Two-dimensional motion records
=-=-=-=-=
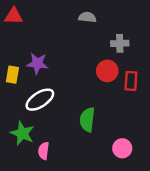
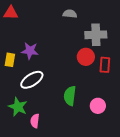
gray cross: (120, 43) -> (96, 35), size x1.5
pink circle: (122, 148) -> (98, 106), moved

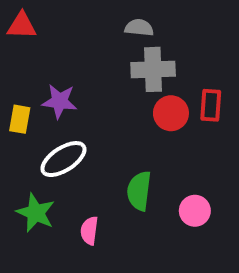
gray cross: (96, 35) -> (153, 69), moved
red rectangle: (105, 65) -> (211, 105), moved
pink semicircle: (35, 121) -> (89, 231), moved

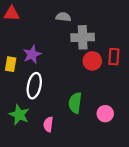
gray semicircle: (139, 28) -> (63, 17), moved
purple star: (59, 101) -> (32, 54), turned -30
white ellipse: (63, 159) -> (34, 86), turned -45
=-=-=-=-=
Directions for this task:
Each line from the one containing "pink semicircle: (35, 121)" through the end of the records above is to be retyped exactly, with the pictures omitted and nothing added.

Completed exercise:
pink semicircle: (35, 121) -> (89, 231), moved

gray semicircle: (139, 28) -> (63, 17), moved
purple star: (59, 101) -> (32, 54), turned -30
white ellipse: (63, 159) -> (34, 86), turned -45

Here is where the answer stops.